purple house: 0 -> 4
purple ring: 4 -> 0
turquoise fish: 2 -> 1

---

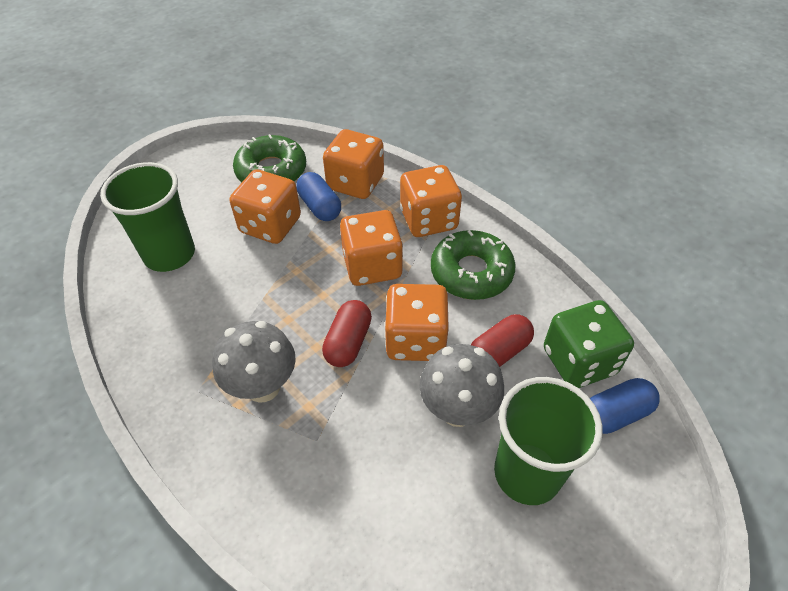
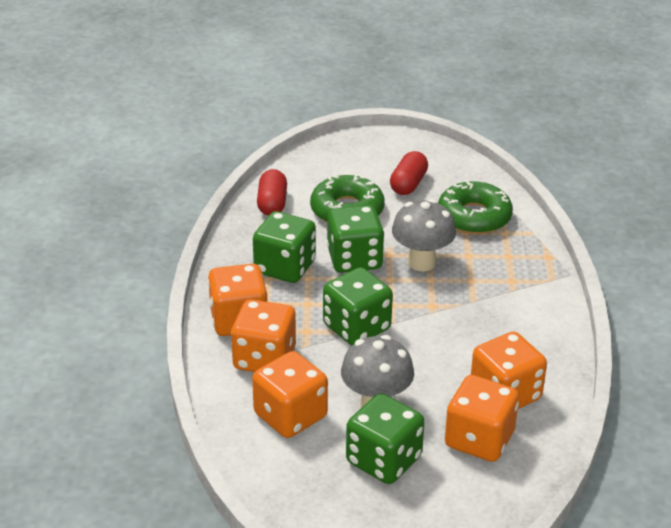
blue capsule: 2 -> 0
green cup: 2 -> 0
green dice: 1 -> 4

• **WHAT YOU ARE ASKED TO DO**
Give back the records above exactly, limited to the lines between the one holding "purple house: 0 -> 4" and the one holding "turquoise fish: 2 -> 1", inclusive.

• **TASK SOLUTION**
purple house: 0 -> 4
purple ring: 4 -> 0
turquoise fish: 2 -> 1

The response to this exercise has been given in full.